Put the lines below into a Markdown table with the columns "Row" and "Line", numbering each row and skipping any blank lines. Omit the pictures from the table.

Text and item location lines
━━━━━━━━━━

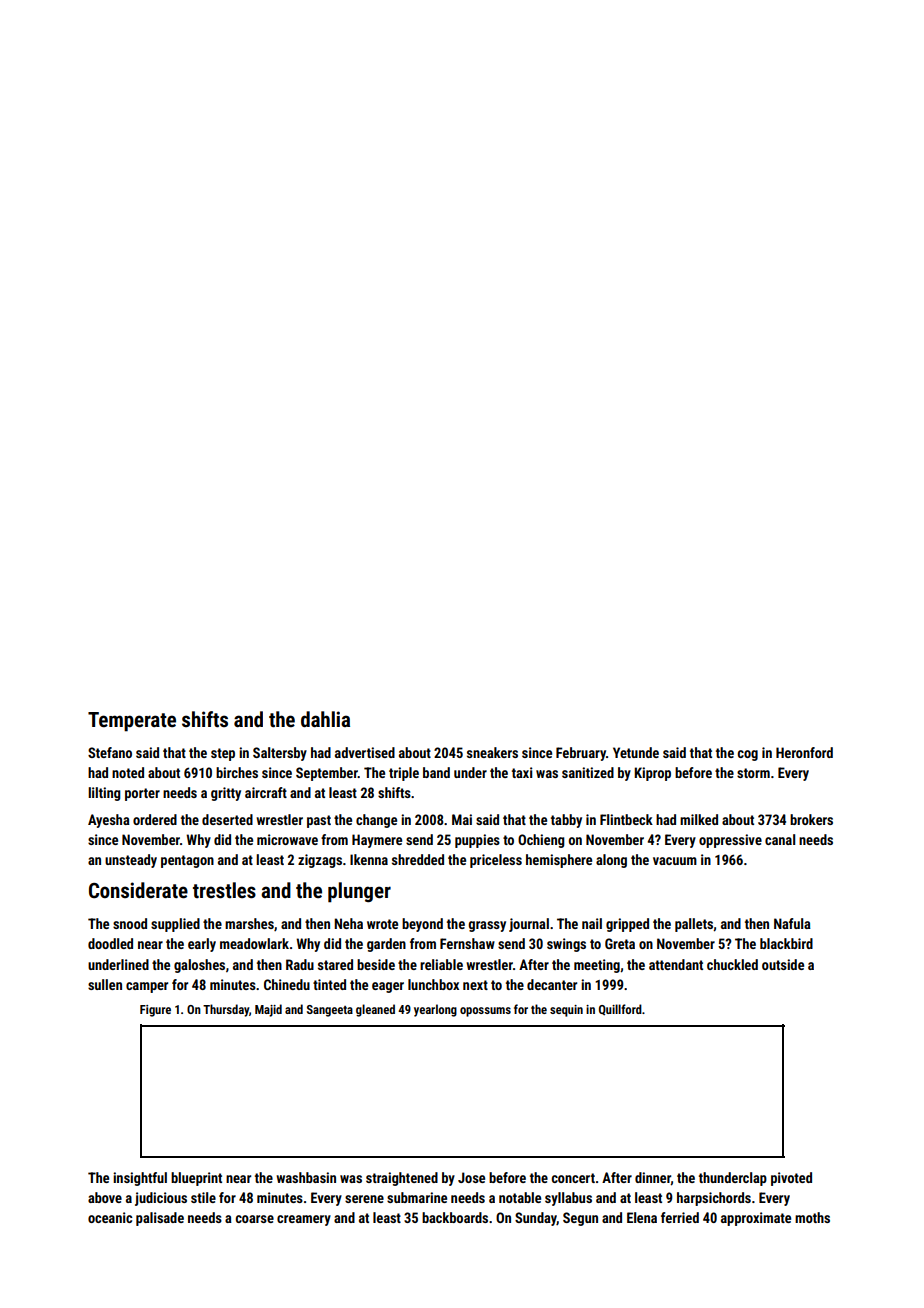  I want to click on coarse, so click(255, 1219).
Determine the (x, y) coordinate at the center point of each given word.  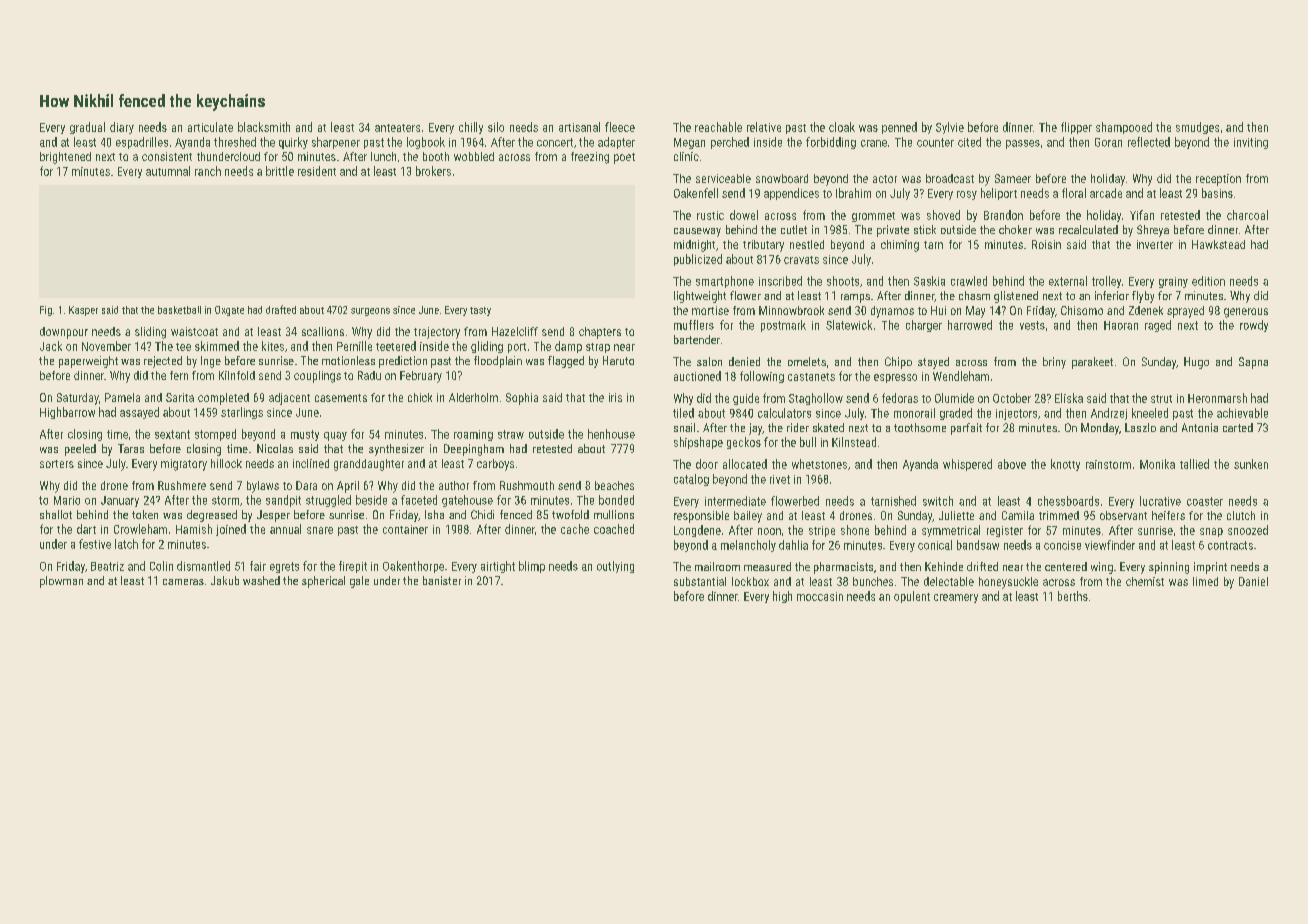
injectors (1016, 414)
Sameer (1013, 178)
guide (746, 399)
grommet (873, 217)
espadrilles (142, 143)
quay (335, 436)
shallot (56, 514)
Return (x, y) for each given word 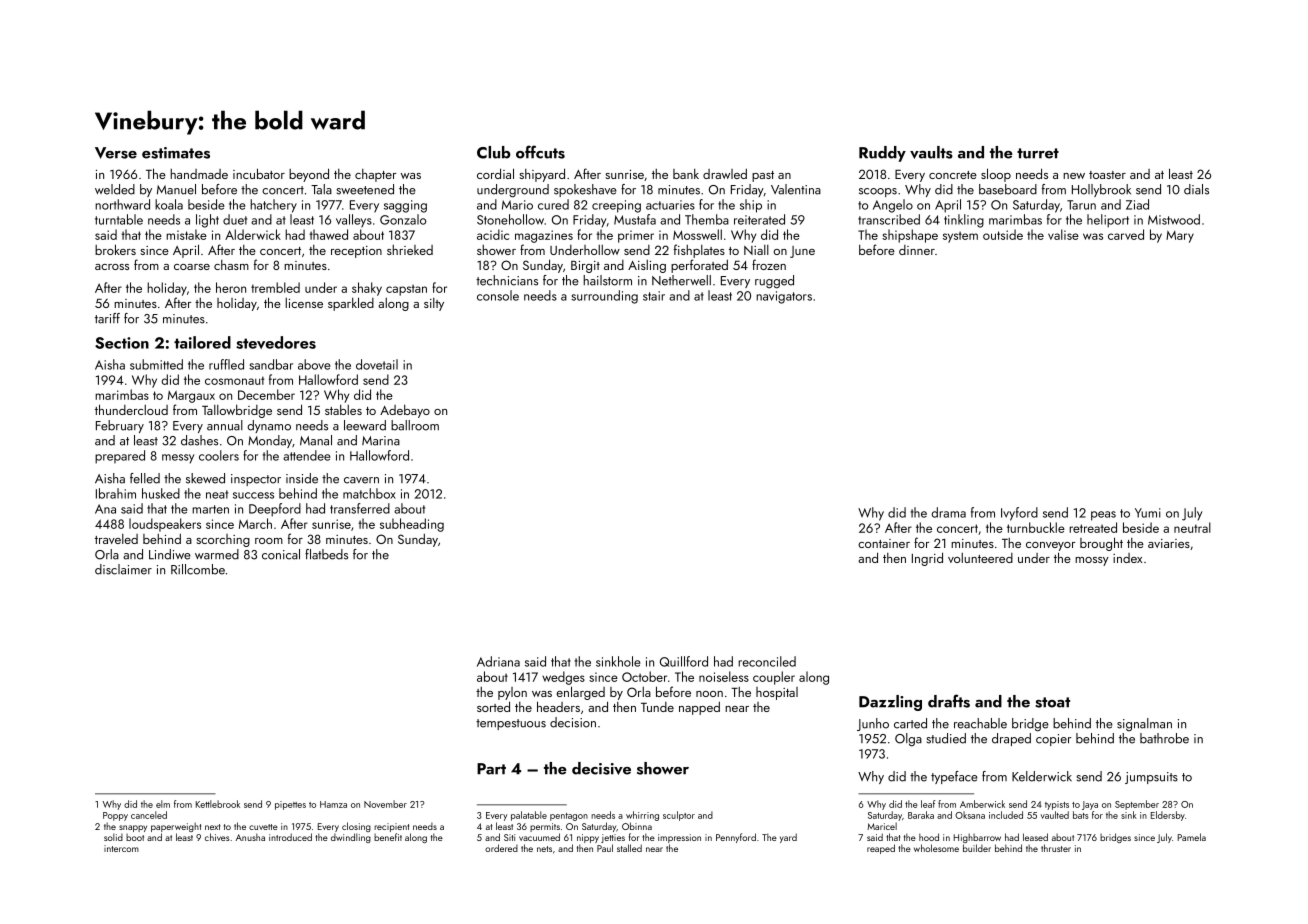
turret (1038, 153)
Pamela (1192, 837)
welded (115, 189)
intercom (121, 848)
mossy (1092, 561)
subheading (412, 525)
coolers (219, 455)
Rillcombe (198, 569)
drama (948, 512)
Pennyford (736, 838)
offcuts (540, 152)
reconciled (767, 661)
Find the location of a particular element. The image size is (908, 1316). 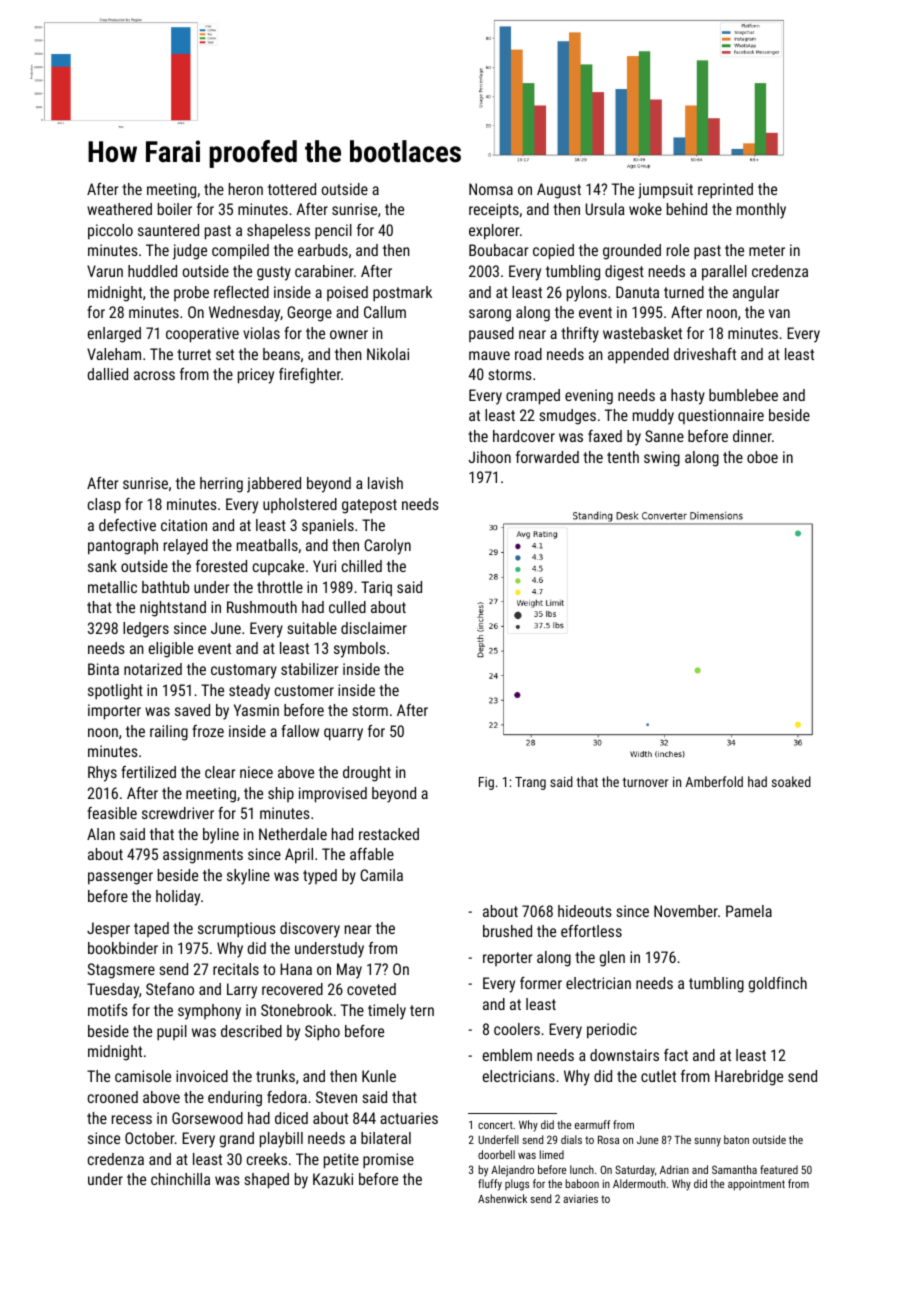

━━━━━━━━━━

* _Result for this task_
| Row | Line |
|---|---|
| 1 |   I want to click on coarse, so click(255, 1219). |
| 2 | Determine the (x, y) coordinate at the center point of each given word.   |
| 3 | injectors (1016, 414) |
| 4 | Sameer (1013, 178) |
| 5 | guide (746, 399) |
| 6 | grommet (873, 217) |
| 7 | espadrilles (142, 143) |
| 8 | quay (335, 436) |
| 9 | shallot (56, 514) |
| 10 | Return (x, y) for each given word  |
| 11 | turret (1038, 153) |
| 12 | Pamela (1192, 837) |
| 13 | welded (115, 189) |
| 14 | intercom (121, 848) |
| 15 | mossy (1092, 561) |
| 16 | subheading (412, 525) |
| 17 | coolers (219, 455) |
| 18 | Rillcombe (198, 569) |
| 19 | drama (948, 512) |
| 20 | Pennyford (736, 838) |
| 21 | offcuts (540, 152) |
| 22 | reconciled (767, 661) |
| 23 | Find the location of a particular element. The image size is (908, 1316).  |